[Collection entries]

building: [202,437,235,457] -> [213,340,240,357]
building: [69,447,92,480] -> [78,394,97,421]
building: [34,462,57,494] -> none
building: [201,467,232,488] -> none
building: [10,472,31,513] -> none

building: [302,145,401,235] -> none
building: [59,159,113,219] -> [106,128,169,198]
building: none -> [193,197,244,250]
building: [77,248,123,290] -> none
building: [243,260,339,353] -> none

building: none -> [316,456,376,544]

» **Activity**
Answer with one number only: how many lines above contain the word "none".

» **Completed task**
8